(Records from a collection)

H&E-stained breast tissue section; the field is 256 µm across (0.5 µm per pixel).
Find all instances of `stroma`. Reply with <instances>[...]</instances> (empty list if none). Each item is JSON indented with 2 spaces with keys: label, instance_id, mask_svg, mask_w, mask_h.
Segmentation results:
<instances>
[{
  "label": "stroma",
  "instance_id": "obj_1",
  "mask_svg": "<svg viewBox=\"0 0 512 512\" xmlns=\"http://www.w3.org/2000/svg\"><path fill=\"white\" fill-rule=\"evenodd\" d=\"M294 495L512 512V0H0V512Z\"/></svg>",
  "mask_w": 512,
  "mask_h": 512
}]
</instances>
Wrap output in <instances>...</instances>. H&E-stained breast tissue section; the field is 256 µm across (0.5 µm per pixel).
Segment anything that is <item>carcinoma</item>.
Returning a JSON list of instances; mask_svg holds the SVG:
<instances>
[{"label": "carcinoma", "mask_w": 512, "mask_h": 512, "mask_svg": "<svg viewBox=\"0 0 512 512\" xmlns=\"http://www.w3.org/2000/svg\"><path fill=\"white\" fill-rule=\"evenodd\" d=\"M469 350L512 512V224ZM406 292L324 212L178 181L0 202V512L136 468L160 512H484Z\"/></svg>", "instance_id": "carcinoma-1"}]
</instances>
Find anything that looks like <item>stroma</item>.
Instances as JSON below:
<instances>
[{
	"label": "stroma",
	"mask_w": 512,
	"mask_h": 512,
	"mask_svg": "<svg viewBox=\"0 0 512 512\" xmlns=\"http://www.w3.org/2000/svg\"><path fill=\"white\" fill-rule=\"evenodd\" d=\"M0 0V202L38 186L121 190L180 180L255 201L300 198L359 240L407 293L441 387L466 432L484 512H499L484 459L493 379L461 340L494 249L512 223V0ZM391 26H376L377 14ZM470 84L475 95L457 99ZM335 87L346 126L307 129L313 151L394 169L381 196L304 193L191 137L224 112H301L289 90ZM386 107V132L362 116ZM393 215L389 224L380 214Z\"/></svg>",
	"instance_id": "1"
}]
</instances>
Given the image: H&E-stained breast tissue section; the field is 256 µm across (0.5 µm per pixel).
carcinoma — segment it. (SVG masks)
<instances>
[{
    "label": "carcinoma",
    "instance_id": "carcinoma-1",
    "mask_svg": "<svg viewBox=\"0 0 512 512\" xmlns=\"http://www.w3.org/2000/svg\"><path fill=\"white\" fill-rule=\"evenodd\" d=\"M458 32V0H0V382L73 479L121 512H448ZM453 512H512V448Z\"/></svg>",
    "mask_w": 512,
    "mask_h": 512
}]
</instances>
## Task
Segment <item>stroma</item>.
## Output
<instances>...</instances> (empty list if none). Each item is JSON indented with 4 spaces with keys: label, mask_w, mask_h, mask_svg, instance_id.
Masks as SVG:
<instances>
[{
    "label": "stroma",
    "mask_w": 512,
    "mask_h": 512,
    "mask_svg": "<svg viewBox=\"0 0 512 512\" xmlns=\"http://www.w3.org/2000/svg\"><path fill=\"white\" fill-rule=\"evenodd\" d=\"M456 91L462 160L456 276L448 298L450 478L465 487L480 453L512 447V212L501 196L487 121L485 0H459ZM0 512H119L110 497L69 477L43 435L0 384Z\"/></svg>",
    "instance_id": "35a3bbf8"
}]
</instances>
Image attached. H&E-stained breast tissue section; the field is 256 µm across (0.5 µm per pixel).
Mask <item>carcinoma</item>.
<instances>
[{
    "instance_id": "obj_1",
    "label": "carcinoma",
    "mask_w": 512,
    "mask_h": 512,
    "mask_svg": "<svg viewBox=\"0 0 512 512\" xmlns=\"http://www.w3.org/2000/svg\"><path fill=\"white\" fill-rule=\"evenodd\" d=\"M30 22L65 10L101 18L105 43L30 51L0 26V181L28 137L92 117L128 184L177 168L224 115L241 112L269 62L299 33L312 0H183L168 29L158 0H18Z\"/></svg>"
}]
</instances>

* * *

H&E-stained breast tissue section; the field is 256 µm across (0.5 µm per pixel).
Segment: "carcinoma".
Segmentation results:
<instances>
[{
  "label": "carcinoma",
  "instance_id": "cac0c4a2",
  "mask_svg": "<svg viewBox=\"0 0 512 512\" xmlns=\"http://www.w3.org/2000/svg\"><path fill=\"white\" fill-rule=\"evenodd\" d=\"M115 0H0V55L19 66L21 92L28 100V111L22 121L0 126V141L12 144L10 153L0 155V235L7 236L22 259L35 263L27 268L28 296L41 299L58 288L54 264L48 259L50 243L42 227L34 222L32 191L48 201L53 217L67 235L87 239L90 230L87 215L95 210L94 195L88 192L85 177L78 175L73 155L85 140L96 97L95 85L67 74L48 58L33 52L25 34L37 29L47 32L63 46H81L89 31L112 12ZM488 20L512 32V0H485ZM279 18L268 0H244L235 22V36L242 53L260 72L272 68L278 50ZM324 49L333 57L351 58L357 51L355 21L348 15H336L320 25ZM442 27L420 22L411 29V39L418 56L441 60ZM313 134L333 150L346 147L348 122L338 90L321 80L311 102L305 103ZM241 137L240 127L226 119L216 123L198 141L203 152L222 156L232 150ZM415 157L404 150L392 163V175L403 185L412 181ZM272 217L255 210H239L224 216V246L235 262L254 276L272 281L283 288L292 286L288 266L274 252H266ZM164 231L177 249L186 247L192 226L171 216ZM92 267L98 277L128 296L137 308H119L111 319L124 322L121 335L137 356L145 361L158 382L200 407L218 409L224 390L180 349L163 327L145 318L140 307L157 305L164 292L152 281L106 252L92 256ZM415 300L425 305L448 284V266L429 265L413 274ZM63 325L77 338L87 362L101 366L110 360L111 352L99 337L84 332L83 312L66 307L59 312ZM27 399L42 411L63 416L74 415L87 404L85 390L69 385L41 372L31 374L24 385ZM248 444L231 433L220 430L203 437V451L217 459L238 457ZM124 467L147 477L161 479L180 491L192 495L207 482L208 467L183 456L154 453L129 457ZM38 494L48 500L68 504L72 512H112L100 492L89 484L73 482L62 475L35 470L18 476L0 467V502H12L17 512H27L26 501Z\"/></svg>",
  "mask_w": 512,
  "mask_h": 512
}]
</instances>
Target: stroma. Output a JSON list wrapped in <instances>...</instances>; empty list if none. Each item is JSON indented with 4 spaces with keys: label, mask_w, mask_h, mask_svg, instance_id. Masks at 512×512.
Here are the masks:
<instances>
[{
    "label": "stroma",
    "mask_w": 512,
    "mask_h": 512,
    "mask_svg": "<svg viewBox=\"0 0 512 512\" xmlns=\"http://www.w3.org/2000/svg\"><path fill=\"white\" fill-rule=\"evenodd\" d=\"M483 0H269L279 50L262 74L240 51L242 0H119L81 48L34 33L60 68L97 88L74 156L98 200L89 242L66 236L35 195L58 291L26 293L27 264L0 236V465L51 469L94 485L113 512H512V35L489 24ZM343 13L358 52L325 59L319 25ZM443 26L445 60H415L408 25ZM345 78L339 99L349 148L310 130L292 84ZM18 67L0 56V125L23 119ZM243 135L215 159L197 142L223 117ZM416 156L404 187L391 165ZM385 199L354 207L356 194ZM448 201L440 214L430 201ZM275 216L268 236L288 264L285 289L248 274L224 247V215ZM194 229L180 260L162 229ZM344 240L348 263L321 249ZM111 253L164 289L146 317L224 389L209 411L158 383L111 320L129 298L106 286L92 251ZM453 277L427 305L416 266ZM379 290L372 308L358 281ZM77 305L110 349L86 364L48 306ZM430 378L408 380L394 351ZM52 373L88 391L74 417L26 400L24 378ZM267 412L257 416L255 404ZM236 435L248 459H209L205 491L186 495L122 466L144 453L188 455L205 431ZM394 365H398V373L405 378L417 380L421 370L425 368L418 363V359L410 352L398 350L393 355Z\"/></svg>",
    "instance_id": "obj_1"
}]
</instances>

...

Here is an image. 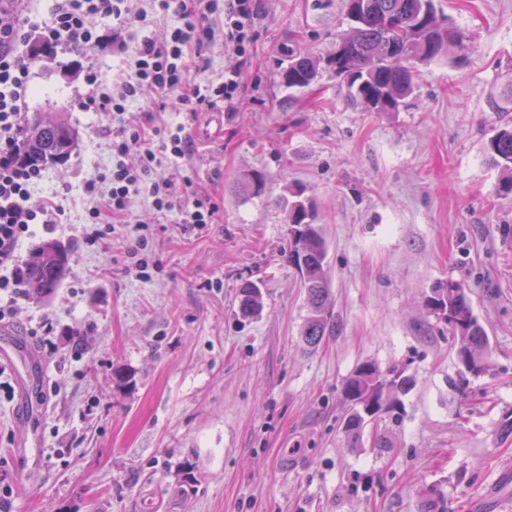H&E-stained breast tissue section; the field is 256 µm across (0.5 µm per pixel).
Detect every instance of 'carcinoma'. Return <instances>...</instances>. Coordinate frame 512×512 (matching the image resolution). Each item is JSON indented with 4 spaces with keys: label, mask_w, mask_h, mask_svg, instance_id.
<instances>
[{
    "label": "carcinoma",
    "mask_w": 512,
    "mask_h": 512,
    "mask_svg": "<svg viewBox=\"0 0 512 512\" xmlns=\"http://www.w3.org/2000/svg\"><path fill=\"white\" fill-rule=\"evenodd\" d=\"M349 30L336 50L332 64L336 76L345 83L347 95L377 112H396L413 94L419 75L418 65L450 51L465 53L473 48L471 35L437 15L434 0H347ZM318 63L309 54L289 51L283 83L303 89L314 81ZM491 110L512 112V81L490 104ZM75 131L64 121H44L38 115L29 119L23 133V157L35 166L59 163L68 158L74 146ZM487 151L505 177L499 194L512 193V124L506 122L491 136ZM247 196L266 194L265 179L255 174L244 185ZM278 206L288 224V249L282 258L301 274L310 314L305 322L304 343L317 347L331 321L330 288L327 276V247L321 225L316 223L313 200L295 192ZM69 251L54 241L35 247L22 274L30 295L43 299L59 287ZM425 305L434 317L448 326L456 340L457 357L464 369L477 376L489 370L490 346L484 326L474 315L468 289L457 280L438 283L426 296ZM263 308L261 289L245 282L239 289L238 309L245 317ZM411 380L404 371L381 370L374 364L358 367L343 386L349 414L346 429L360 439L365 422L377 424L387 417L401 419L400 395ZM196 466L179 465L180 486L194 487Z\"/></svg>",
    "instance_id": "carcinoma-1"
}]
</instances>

■ **GOAL OF THE EXERCISE**: Extract, word for word, every line beginning with the one that holds "Wrap output in" and concluding with the one that holds "Given the image: H&E-stained". Include both of those lines.

■ **SOLUTION**:
Wrap output in <instances>...</instances>. H&E-stained breast tissue section; the field is 256 µm across (0.5 µm per pixel).
Segment anything that is <item>carcinoma</item>.
Returning a JSON list of instances; mask_svg holds the SVG:
<instances>
[{"label": "carcinoma", "mask_w": 512, "mask_h": 512, "mask_svg": "<svg viewBox=\"0 0 512 512\" xmlns=\"http://www.w3.org/2000/svg\"><path fill=\"white\" fill-rule=\"evenodd\" d=\"M469 350L512 512V224ZM406 292L324 212L178 181L0 202V512L136 468L160 512H484Z\"/></svg>", "instance_id": "carcinoma-1"}]
</instances>
Find anything that looks like <item>stroma</item>.
Instances as JSON below:
<instances>
[{
	"label": "stroma",
	"mask_w": 512,
	"mask_h": 512,
	"mask_svg": "<svg viewBox=\"0 0 512 512\" xmlns=\"http://www.w3.org/2000/svg\"><path fill=\"white\" fill-rule=\"evenodd\" d=\"M0 0V202L38 186L121 190L180 180L255 201L300 198L359 240L407 293L441 387L466 432L484 512H499L484 459L493 379L461 340L494 249L512 223V0ZM391 26H376L377 14ZM470 84L475 95L457 99ZM335 87L346 126L307 129L313 151L394 169L381 196L304 193L191 137L224 112H301L289 90ZM386 107V132L362 116ZM393 215L389 224L380 214Z\"/></svg>",
	"instance_id": "1"
}]
</instances>
Given the image: H&E-stained breast tissue section; the field is 256 µm across (0.5 µm per pixel).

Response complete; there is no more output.